Your copy should match the entries exactly, except that it holds no pictures.
DATASET ENTRIES: Begin
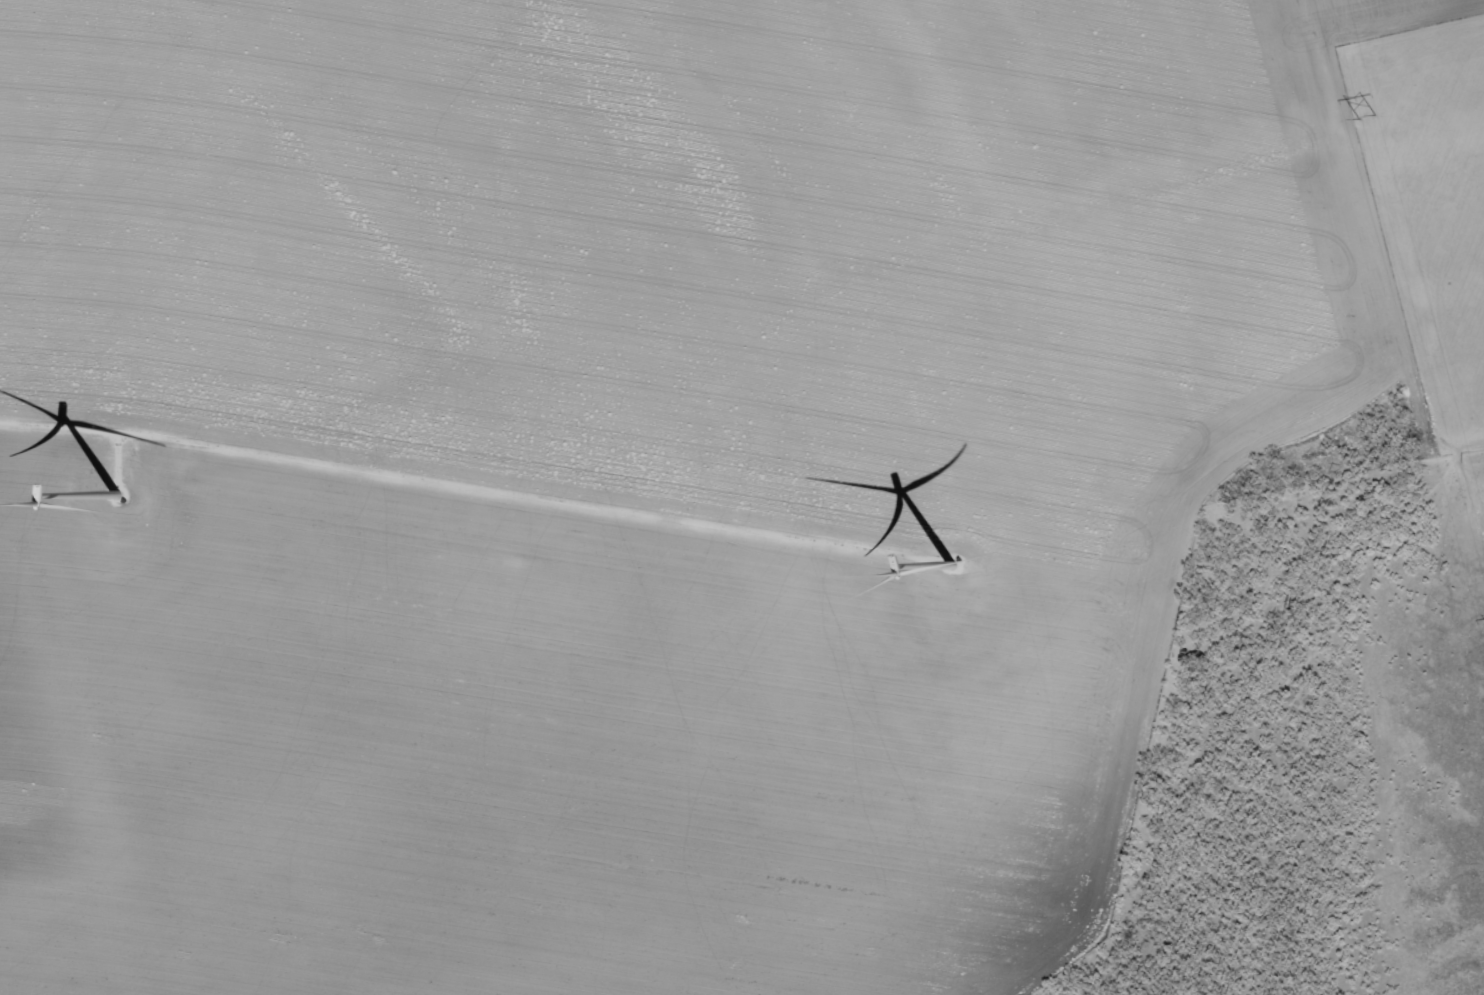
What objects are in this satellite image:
road: (1296, 69)
power tower: (1365, 117)
road: (858, 264)
wind turbine: (116, 496)
road: (102, 558)
wind turbine: (953, 565)
road: (1219, 690)

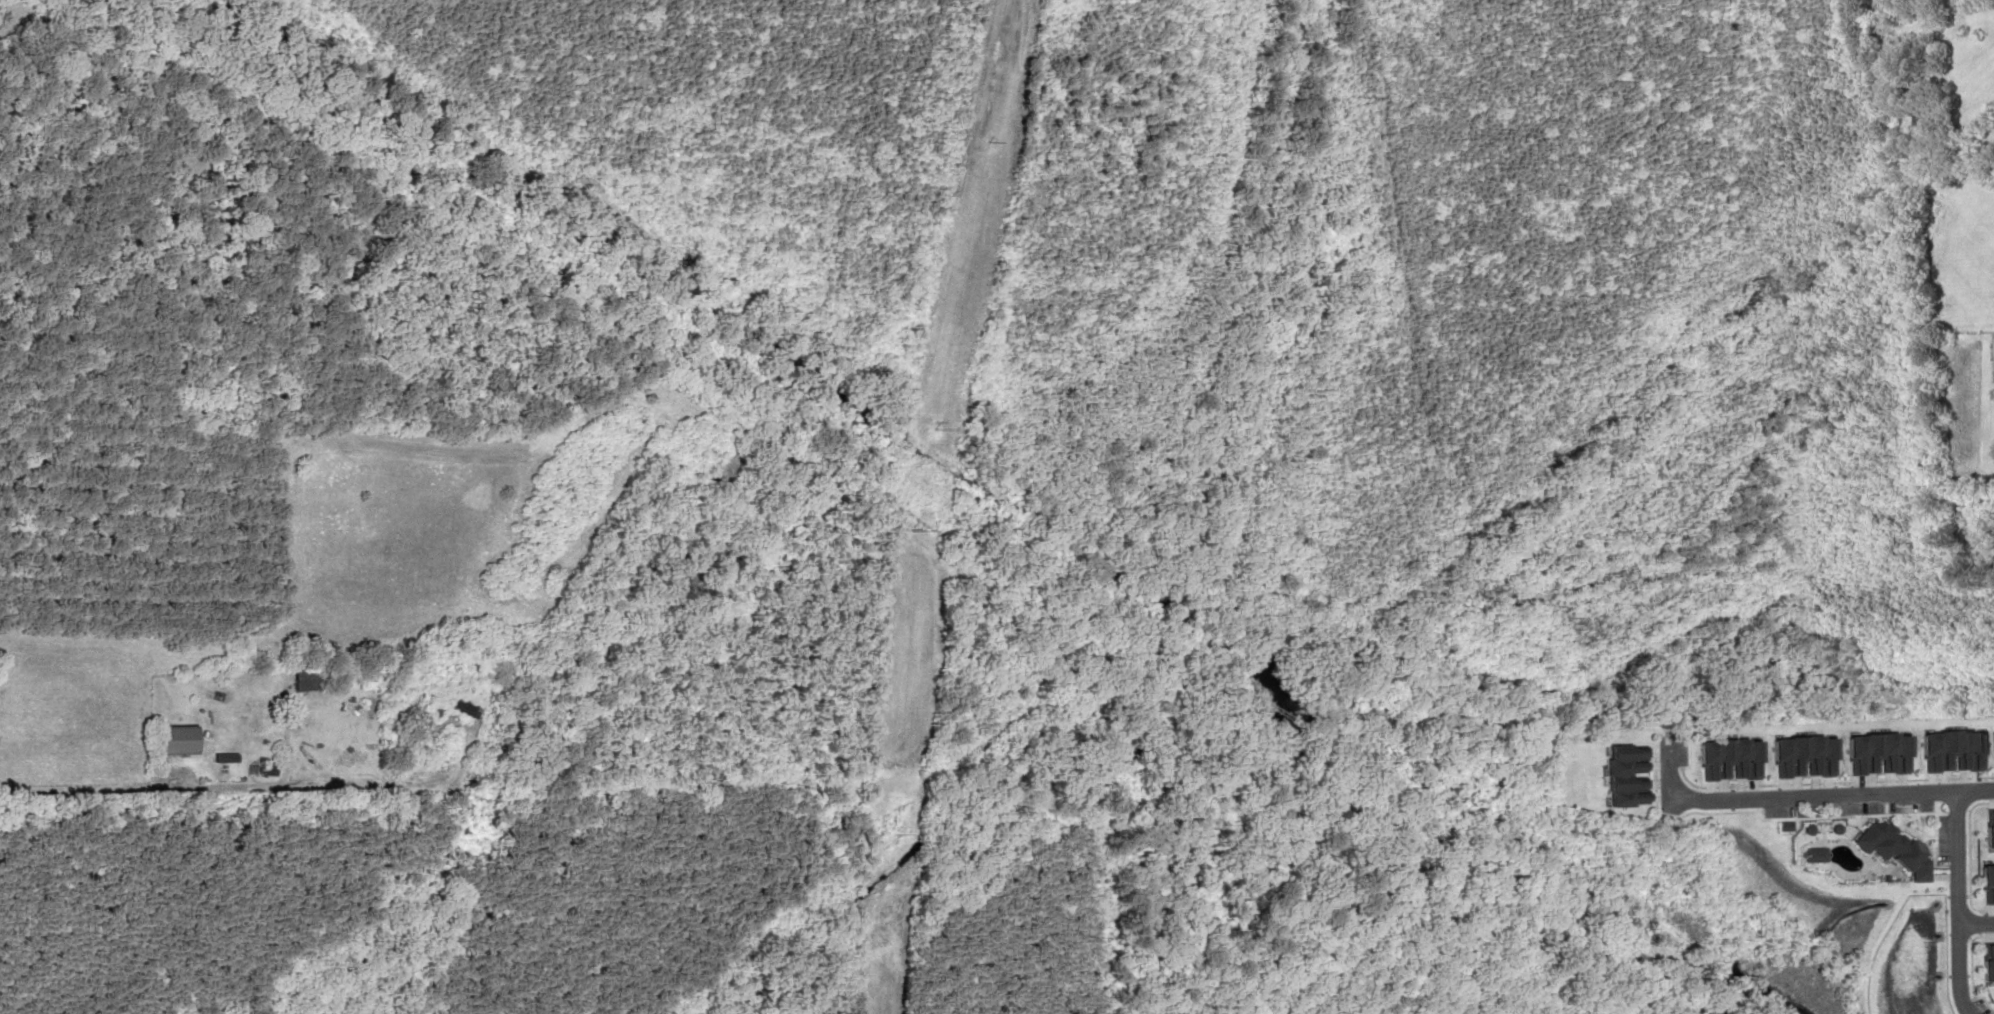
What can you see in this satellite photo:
DATASET ENTRIES: End
FINISHED EXERCISE:
What objects are in this satellite image:
road: (1296, 69)
power tower: (1365, 117)
road: (858, 264)
wind turbine: (116, 496)
road: (102, 558)
wind turbine: (953, 565)
road: (1219, 690)

What can you see in this satellite photo:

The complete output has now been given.